§ **Problem statement**
Each entry should be set down exactly as written, except for any picture it holds.

======== Input material

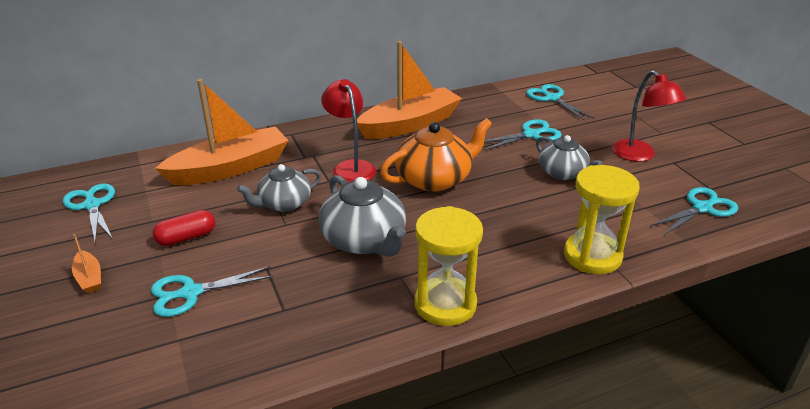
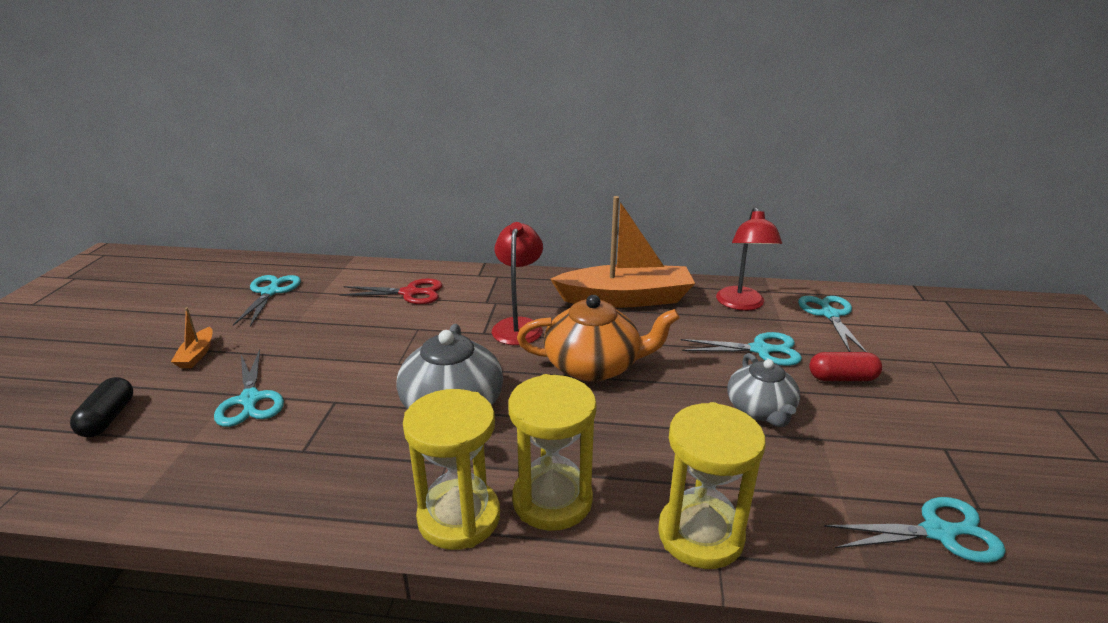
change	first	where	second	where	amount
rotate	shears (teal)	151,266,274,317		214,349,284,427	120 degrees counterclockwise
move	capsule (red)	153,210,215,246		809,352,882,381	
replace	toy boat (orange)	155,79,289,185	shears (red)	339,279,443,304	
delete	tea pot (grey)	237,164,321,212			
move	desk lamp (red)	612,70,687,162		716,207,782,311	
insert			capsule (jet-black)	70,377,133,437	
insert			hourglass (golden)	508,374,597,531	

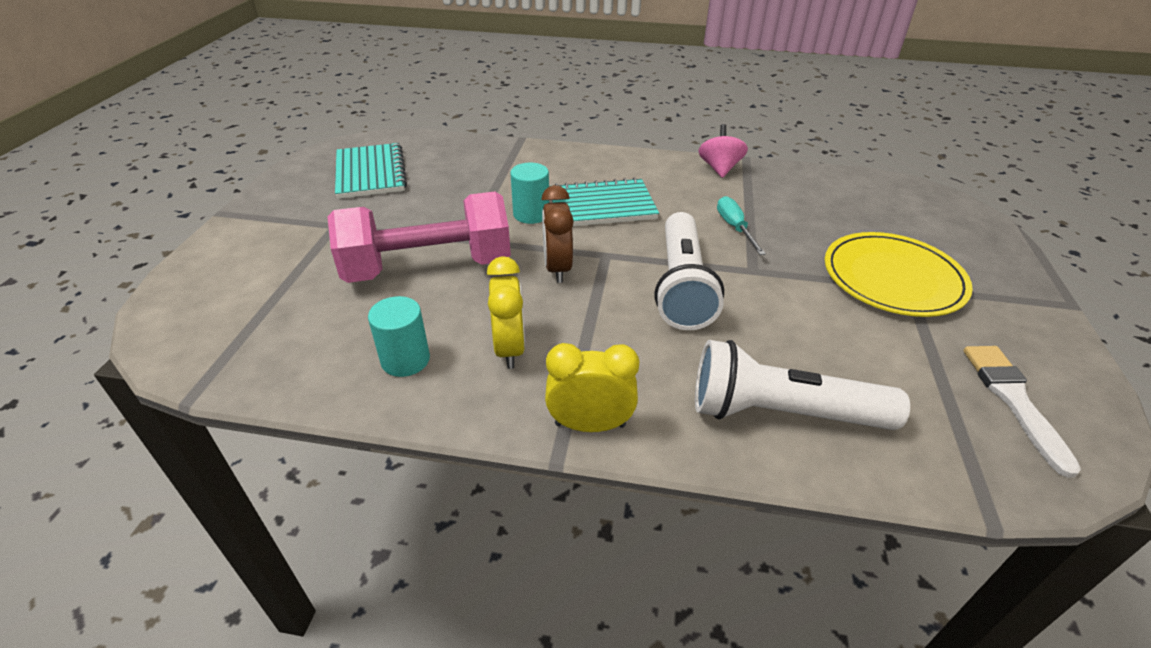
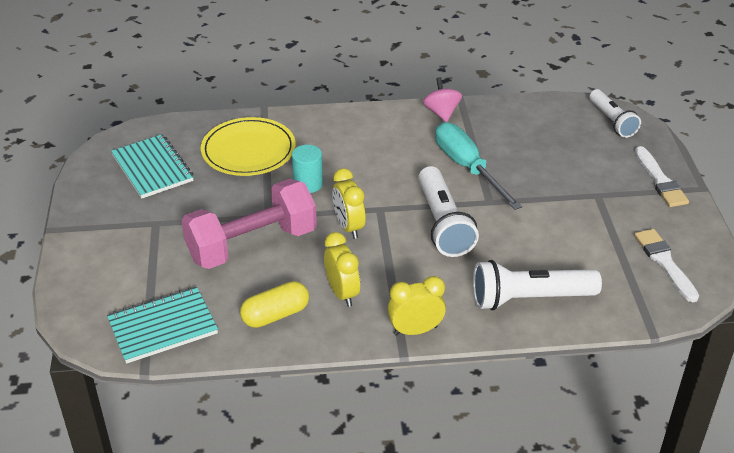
change	first	where	second	where	amount
replace	cylinder shape (teal)	368,296,430,377	capsule (golden)	240,281,309,328	
recolor	clock (dark brown)	541,185,574,283	clock (golden)	332,168,366,239	
move	notepad (teal)	551,177,659,226		107,287,218,364	
resize	flat screwdriver (teal)	717,196,766,255		435,122,522,210	x1.87
move	flat dish (golden)	825,232,973,317		201,117,296,176	
insert			pocket torch (snow-white)	589,89,641,138	
insert			brush (snow-white)	635,146,689,207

================

§ **Answer**
change	first	where	second	where	amount
rotate	shears (teal)	151,266,274,317		214,349,284,427	120 degrees counterclockwise
move	capsule (red)	153,210,215,246		809,352,882,381	
replace	toy boat (orange)	155,79,289,185	shears (red)	339,279,443,304	
delete	tea pot (grey)	237,164,321,212			
move	desk lamp (red)	612,70,687,162		716,207,782,311	
insert			capsule (jet-black)	70,377,133,437	
insert			hourglass (golden)	508,374,597,531	

change	first	where	second	where	amount
replace	cylinder shape (teal)	368,296,430,377	capsule (golden)	240,281,309,328	
recolor	clock (dark brown)	541,185,574,283	clock (golden)	332,168,366,239	
move	notepad (teal)	551,177,659,226		107,287,218,364	
resize	flat screwdriver (teal)	717,196,766,255		435,122,522,210	x1.87
move	flat dish (golden)	825,232,973,317		201,117,296,176	
insert			pocket torch (snow-white)	589,89,641,138	
insert			brush (snow-white)	635,146,689,207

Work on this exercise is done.